#### THE TASK
Drop every picture. Then return, exactly, the lines from the beginning of the listing below through the one containing "U2: NOT 74LS04".

• • •

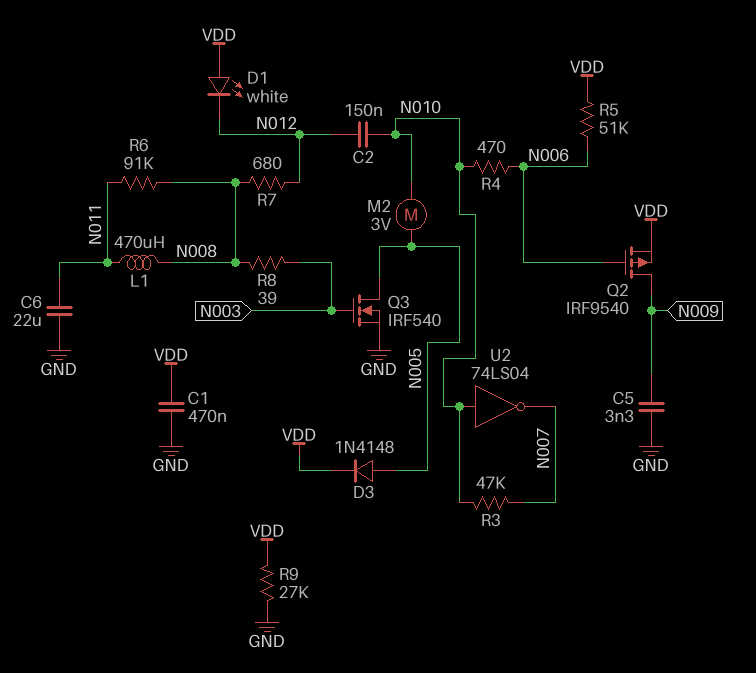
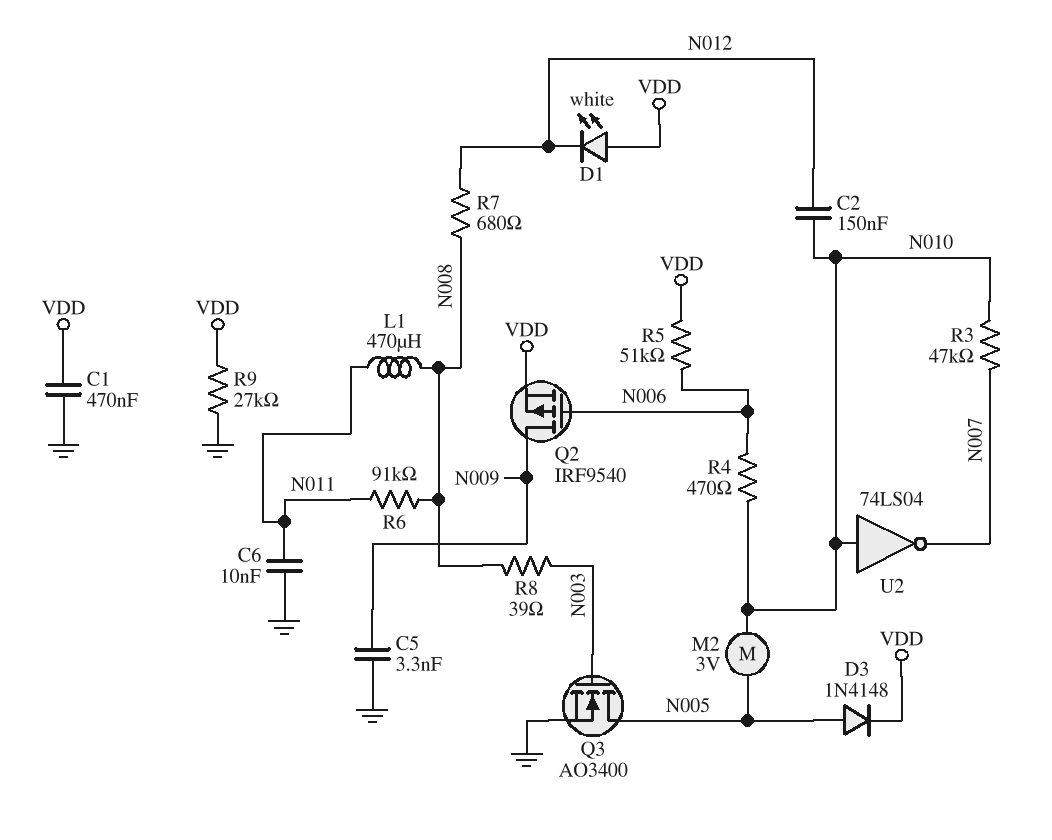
C6: 22uF (GND, N011) -> 10nF (GND, N011)
Q3: NMOS IRF540 (G N003, D N005, S GND) -> NMOS AO3400 (G N003, D N005, S GND)

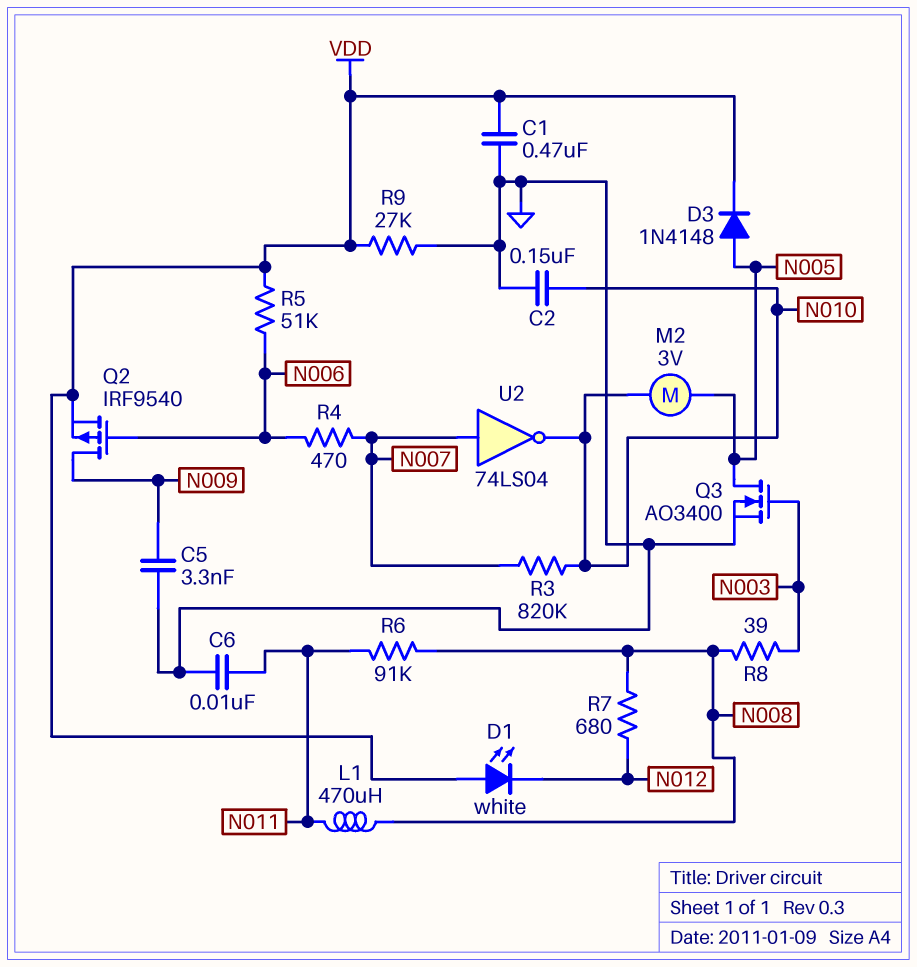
C2: 150nF (N010, N012) -> 150nF (GND, N010)
R3: 47k (N007, N010) -> 820k (N007, N010)
R4: 470 (N006, N010) -> 470 (N006, N007)
U2: NOT 74LS04 (in N010, out N007) -> NOT 74LS04 (in N007, out N010)

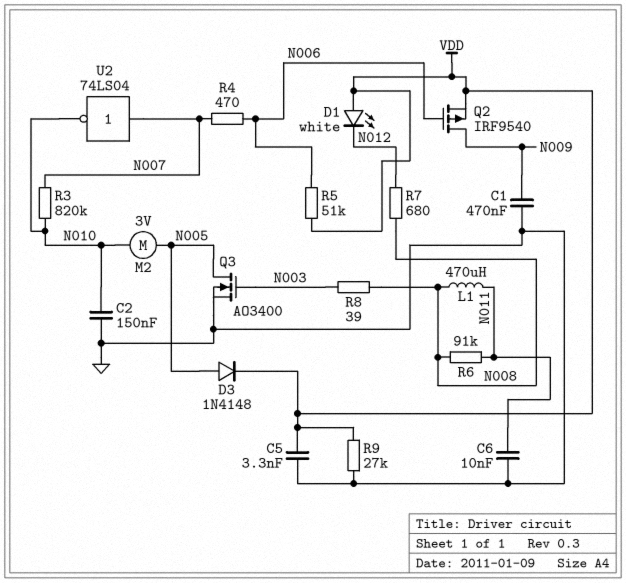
C1: 470nF (GND, VDD) -> 470nF (GND, N009)
C5: 3.3nF (GND, N009) -> 3.3nF (GND, VDD)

• • •

#### PROBLEM SOLUTION
C6: 22uF (GND, N011) -> 10nF (GND, N011)
Q3: NMOS IRF540 (G N003, D N005, S GND) -> NMOS AO3400 (G N003, D N005, S GND)

C2: 150nF (N010, N012) -> 150nF (GND, N010)
R3: 47k (N007, N010) -> 820k (N007, N010)
R4: 470 (N006, N010) -> 470 (N006, N007)
U2: NOT 74LS04 (in N010, out N007) -> NOT 74LS04 (in N007, out N010)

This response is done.